(Dataset records)
◆ ◆ ◆ ◆ ◆ ◆ ◆

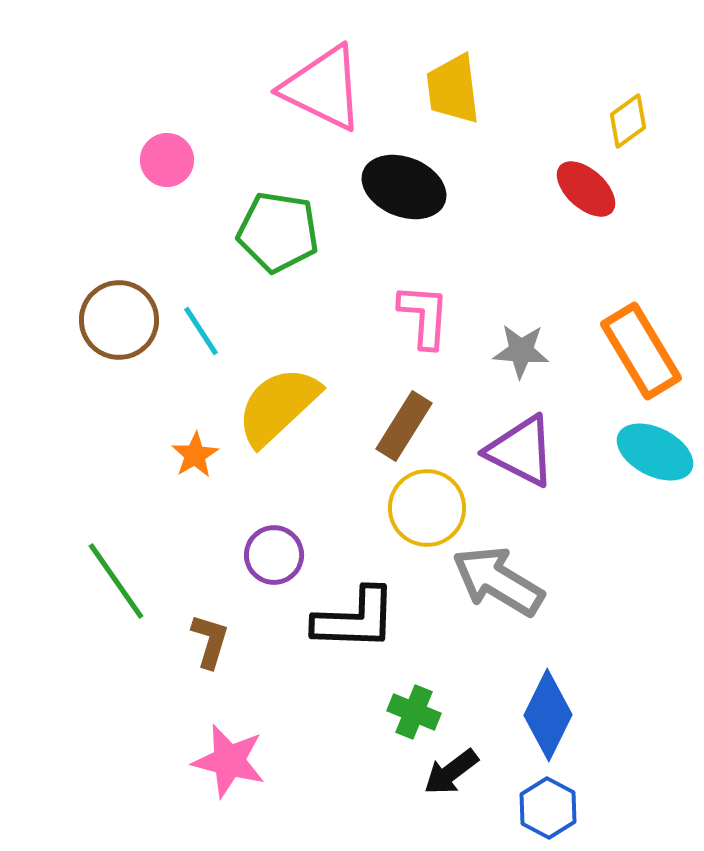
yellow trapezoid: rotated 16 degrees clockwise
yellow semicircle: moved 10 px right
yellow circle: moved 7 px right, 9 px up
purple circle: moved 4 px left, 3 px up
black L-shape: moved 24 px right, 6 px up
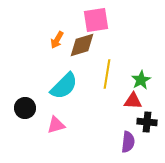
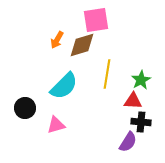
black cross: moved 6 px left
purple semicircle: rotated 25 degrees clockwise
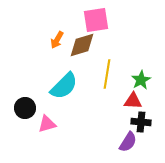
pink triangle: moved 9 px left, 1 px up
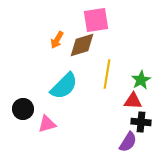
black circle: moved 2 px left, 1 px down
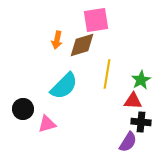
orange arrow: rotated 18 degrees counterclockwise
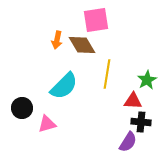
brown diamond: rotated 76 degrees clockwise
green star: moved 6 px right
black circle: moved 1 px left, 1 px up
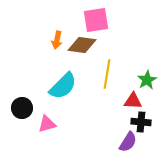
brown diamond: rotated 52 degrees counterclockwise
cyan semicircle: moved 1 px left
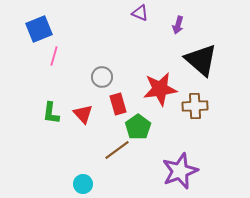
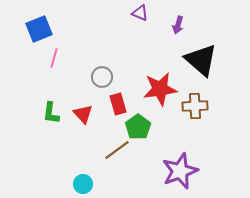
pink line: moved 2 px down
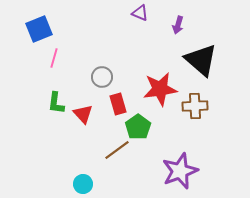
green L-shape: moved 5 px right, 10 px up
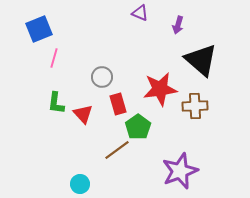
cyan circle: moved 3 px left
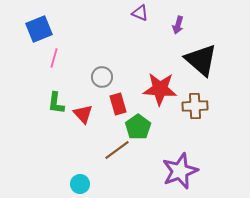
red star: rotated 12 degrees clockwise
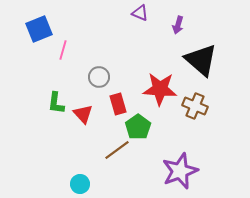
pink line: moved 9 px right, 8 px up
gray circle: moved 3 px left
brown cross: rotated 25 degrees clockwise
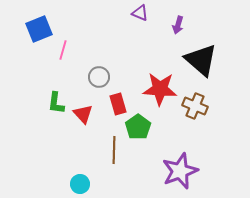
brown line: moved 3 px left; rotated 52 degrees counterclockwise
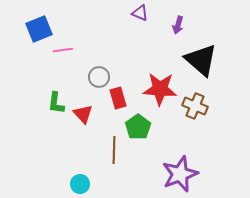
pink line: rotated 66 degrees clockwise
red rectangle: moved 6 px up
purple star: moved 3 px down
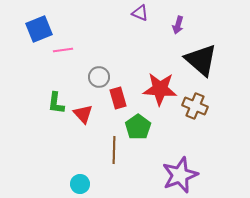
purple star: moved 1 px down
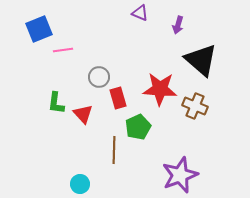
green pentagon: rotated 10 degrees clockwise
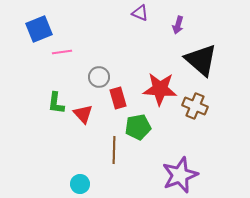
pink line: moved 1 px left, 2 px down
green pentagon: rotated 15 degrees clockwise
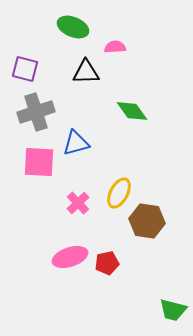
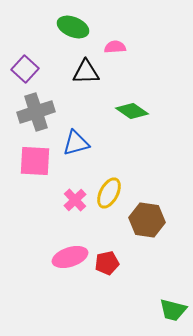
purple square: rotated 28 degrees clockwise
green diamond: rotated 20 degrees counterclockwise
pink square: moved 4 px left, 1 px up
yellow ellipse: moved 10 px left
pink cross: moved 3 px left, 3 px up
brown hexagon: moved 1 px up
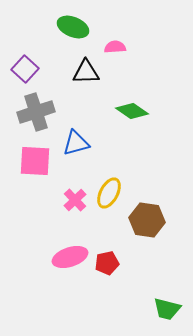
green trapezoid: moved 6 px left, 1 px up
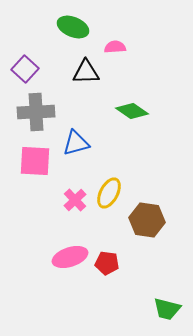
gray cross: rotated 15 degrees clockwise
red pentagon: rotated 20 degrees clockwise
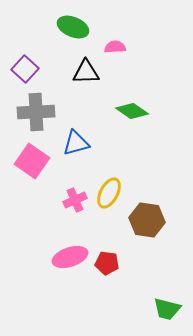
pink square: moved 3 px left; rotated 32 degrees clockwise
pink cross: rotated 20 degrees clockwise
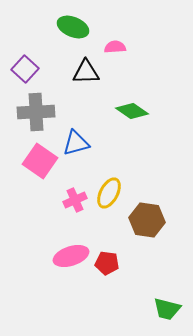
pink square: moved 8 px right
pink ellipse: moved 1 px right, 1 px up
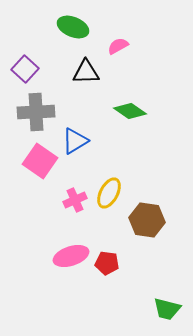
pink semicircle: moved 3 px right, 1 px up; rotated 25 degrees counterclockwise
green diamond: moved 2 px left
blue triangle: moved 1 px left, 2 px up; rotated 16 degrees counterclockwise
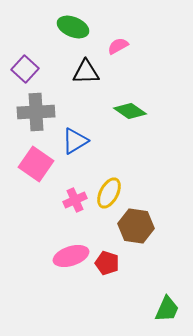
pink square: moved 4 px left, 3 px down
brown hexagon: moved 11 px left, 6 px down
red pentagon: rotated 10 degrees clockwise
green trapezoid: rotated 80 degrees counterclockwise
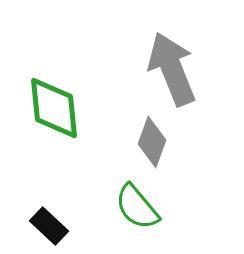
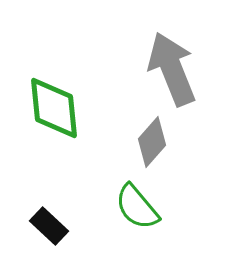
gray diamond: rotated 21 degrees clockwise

◆ ◆ ◆ ◆ ◆ ◆ ◆

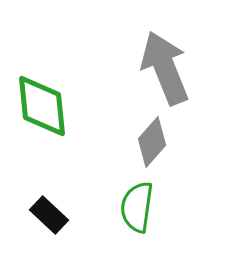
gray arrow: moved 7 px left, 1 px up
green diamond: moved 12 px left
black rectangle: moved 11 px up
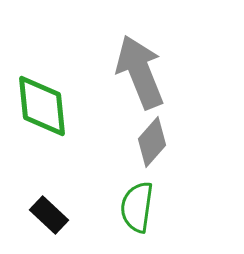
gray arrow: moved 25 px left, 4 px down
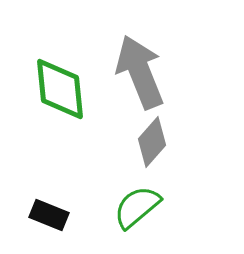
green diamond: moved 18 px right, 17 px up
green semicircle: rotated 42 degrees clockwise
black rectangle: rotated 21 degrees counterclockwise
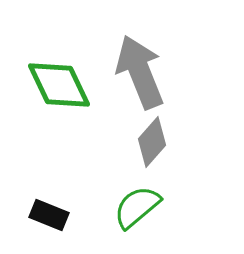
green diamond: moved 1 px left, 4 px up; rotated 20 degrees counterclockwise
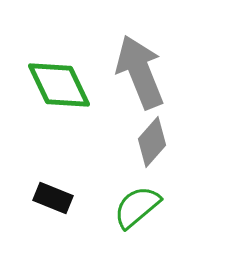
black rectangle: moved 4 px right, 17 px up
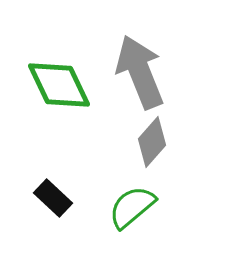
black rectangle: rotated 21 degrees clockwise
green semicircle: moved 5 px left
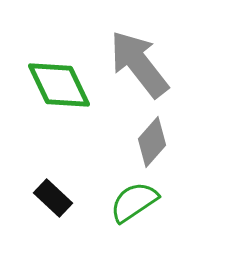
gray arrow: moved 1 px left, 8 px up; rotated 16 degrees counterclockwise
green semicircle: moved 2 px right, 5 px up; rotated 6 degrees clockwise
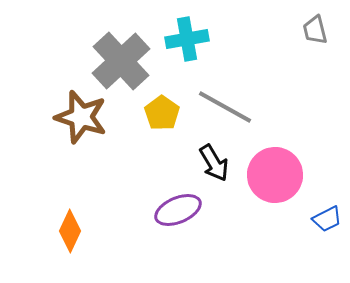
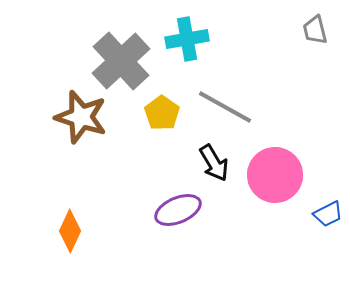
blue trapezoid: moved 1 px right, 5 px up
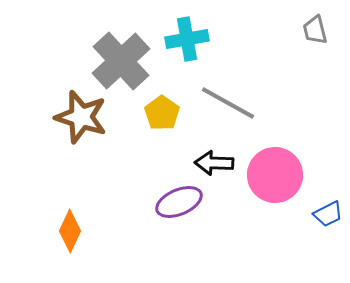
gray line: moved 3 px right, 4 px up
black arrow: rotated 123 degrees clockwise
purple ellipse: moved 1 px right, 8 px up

◆ ◆ ◆ ◆ ◆ ◆ ◆

**Objective**
Copy out, word for word, the lines of the material from the one containing "brown diamond: rotated 52" through the one containing "red star: rotated 12 degrees clockwise", inclusive. Leave the pictures out of your answer.

**Task solution**
brown diamond: rotated 52 degrees counterclockwise
cyan semicircle: moved 1 px left
pink line: moved 2 px down
green L-shape: moved 5 px right, 10 px up
cyan circle: moved 3 px left
red star: rotated 12 degrees clockwise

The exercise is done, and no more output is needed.